GIVEN RECORDS →
========

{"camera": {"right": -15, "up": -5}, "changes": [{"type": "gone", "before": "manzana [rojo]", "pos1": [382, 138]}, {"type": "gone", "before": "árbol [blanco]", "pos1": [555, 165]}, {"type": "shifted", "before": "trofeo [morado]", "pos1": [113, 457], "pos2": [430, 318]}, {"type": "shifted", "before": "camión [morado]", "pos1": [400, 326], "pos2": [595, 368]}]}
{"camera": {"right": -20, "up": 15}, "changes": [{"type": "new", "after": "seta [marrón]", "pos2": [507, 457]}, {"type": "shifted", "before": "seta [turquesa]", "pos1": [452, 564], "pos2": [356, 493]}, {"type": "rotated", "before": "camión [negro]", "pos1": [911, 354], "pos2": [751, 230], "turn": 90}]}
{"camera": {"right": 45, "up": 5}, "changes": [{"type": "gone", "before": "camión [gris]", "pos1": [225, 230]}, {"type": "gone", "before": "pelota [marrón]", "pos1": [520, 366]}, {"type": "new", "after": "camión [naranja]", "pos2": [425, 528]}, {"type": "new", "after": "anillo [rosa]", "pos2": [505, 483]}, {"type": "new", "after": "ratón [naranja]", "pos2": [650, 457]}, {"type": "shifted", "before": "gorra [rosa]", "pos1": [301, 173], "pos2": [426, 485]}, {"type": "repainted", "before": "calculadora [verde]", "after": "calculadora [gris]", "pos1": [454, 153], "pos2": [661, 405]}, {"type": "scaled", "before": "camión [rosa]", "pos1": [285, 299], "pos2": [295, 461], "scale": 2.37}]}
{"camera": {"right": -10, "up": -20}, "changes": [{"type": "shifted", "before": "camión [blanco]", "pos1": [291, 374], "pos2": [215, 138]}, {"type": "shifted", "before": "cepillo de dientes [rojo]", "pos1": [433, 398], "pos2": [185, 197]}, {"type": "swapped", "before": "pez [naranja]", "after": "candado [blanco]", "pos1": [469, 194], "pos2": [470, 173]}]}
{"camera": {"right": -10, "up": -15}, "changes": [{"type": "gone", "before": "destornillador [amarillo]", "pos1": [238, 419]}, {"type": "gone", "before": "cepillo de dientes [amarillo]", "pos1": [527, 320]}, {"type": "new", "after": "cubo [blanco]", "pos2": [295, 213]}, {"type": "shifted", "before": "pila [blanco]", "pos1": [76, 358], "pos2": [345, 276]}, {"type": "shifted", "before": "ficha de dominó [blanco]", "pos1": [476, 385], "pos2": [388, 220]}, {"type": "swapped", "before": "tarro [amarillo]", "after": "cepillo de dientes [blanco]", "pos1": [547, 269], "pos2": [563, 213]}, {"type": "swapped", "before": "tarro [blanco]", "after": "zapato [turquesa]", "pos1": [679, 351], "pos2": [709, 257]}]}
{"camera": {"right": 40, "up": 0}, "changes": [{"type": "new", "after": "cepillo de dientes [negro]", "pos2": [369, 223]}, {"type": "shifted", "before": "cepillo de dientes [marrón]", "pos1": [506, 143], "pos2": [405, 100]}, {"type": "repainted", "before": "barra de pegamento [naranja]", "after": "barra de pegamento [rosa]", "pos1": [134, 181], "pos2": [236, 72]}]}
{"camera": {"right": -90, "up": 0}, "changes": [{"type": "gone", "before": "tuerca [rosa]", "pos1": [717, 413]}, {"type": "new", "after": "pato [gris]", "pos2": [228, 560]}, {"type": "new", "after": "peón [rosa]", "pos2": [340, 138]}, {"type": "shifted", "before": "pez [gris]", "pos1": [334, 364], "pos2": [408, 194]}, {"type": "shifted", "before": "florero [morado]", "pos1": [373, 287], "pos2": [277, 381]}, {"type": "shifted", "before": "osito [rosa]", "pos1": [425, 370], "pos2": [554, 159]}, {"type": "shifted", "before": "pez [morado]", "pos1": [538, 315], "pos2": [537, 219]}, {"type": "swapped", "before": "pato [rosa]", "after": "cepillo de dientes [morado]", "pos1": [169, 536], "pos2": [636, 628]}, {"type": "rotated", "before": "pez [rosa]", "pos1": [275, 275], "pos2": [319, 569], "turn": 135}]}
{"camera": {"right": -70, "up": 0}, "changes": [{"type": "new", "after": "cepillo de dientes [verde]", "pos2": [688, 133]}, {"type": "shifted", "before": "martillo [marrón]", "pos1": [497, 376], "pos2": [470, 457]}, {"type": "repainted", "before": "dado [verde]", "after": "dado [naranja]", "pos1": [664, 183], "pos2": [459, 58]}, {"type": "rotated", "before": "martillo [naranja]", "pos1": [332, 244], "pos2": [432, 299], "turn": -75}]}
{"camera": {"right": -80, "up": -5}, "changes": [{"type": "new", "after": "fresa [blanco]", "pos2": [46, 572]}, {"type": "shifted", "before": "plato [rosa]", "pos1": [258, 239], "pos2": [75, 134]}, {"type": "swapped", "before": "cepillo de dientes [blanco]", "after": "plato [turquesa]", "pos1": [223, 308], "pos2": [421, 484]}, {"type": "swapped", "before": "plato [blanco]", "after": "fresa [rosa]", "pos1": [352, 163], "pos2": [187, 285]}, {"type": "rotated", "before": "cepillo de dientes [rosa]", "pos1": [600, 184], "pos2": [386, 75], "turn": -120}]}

========

REQUIRED ACTION → With no line omitted, copy all the data exactly.

TASK RESULT →
{"camera": {"right": -15, "up": -5}, "changes": [{"type": "gone", "before": "manzana [rojo]", "pos1": [382, 138]}, {"type": "gone", "before": "árbol [blanco]", "pos1": [555, 165]}, {"type": "shifted", "before": "trofeo [morado]", "pos1": [113, 457], "pos2": [430, 318]}, {"type": "shifted", "before": "camión [morado]", "pos1": [400, 326], "pos2": [595, 368]}]}
{"camera": {"right": -20, "up": 15}, "changes": [{"type": "new", "after": "seta [marrón]", "pos2": [507, 457]}, {"type": "shifted", "before": "seta [turquesa]", "pos1": [452, 564], "pos2": [356, 493]}, {"type": "rotated", "before": "camión [negro]", "pos1": [911, 354], "pos2": [751, 230], "turn": 90}]}
{"camera": {"right": 45, "up": 5}, "changes": [{"type": "gone", "before": "camión [gris]", "pos1": [225, 230]}, {"type": "gone", "before": "pelota [marrón]", "pos1": [520, 366]}, {"type": "new", "after": "camión [naranja]", "pos2": [425, 528]}, {"type": "new", "after": "anillo [rosa]", "pos2": [505, 483]}, {"type": "new", "after": "ratón [naranja]", "pos2": [650, 457]}, {"type": "shifted", "before": "gorra [rosa]", "pos1": [301, 173], "pos2": [426, 485]}, {"type": "repainted", "before": "calculadora [verde]", "after": "calculadora [gris]", "pos1": [454, 153], "pos2": [661, 405]}, {"type": "scaled", "before": "camión [rosa]", "pos1": [285, 299], "pos2": [295, 461], "scale": 2.37}]}
{"camera": {"right": -10, "up": -20}, "changes": [{"type": "shifted", "before": "camión [blanco]", "pos1": [291, 374], "pos2": [215, 138]}, {"type": "shifted", "before": "cepillo de dientes [rojo]", "pos1": [433, 398], "pos2": [185, 197]}, {"type": "swapped", "before": "pez [naranja]", "after": "candado [blanco]", "pos1": [469, 194], "pos2": [470, 173]}]}
{"camera": {"right": -10, "up": -15}, "changes": [{"type": "gone", "before": "destornillador [amarillo]", "pos1": [238, 419]}, {"type": "gone", "before": "cepillo de dientes [amarillo]", "pos1": [527, 320]}, {"type": "new", "after": "cubo [blanco]", "pos2": [295, 213]}, {"type": "shifted", "before": "pila [blanco]", "pos1": [76, 358], "pos2": [345, 276]}, {"type": "shifted", "before": "ficha de dominó [blanco]", "pos1": [476, 385], "pos2": [388, 220]}, {"type": "swapped", "before": "tarro [amarillo]", "after": "cepillo de dientes [blanco]", "pos1": [547, 269], "pos2": [563, 213]}, {"type": "swapped", "before": "tarro [blanco]", "after": "zapato [turquesa]", "pos1": [679, 351], "pos2": [709, 257]}]}
{"camera": {"right": 40, "up": 0}, "changes": [{"type": "new", "after": "cepillo de dientes [negro]", "pos2": [369, 223]}, {"type": "shifted", "before": "cepillo de dientes [marrón]", "pos1": [506, 143], "pos2": [405, 100]}, {"type": "repainted", "before": "barra de pegamento [naranja]", "after": "barra de pegamento [rosa]", "pos1": [134, 181], "pos2": [236, 72]}]}
{"camera": {"right": -90, "up": 0}, "changes": [{"type": "gone", "before": "tuerca [rosa]", "pos1": [717, 413]}, {"type": "new", "after": "pato [gris]", "pos2": [228, 560]}, {"type": "new", "after": "peón [rosa]", "pos2": [340, 138]}, {"type": "shifted", "before": "pez [gris]", "pos1": [334, 364], "pos2": [408, 194]}, {"type": "shifted", "before": "florero [morado]", "pos1": [373, 287], "pos2": [277, 381]}, {"type": "shifted", "before": "osito [rosa]", "pos1": [425, 370], "pos2": [554, 159]}, {"type": "shifted", "before": "pez [morado]", "pos1": [538, 315], "pos2": [537, 219]}, {"type": "swapped", "before": "pato [rosa]", "after": "cepillo de dientes [morado]", "pos1": [169, 536], "pos2": [636, 628]}, {"type": "rotated", "before": "pez [rosa]", "pos1": [275, 275], "pos2": [319, 569], "turn": 135}]}
{"camera": {"right": -70, "up": 0}, "changes": [{"type": "new", "after": "cepillo de dientes [verde]", "pos2": [688, 133]}, {"type": "shifted", "before": "martillo [marrón]", "pos1": [497, 376], "pos2": [470, 457]}, {"type": "repainted", "before": "dado [verde]", "after": "dado [naranja]", "pos1": [664, 183], "pos2": [459, 58]}, {"type": "rotated", "before": "martillo [naranja]", "pos1": [332, 244], "pos2": [432, 299], "turn": -75}]}
{"camera": {"right": -80, "up": -5}, "changes": [{"type": "new", "after": "fresa [blanco]", "pos2": [46, 572]}, {"type": "shifted", "before": "plato [rosa]", "pos1": [258, 239], "pos2": [75, 134]}, {"type": "swapped", "before": "cepillo de dientes [blanco]", "after": "plato [turquesa]", "pos1": [223, 308], "pos2": [421, 484]}, {"type": "swapped", "before": "plato [blanco]", "after": "fresa [rosa]", "pos1": [352, 163], "pos2": [187, 285]}, {"type": "rotated", "before": "cepillo de dientes [rosa]", "pos1": [600, 184], "pos2": [386, 75], "turn": -120}]}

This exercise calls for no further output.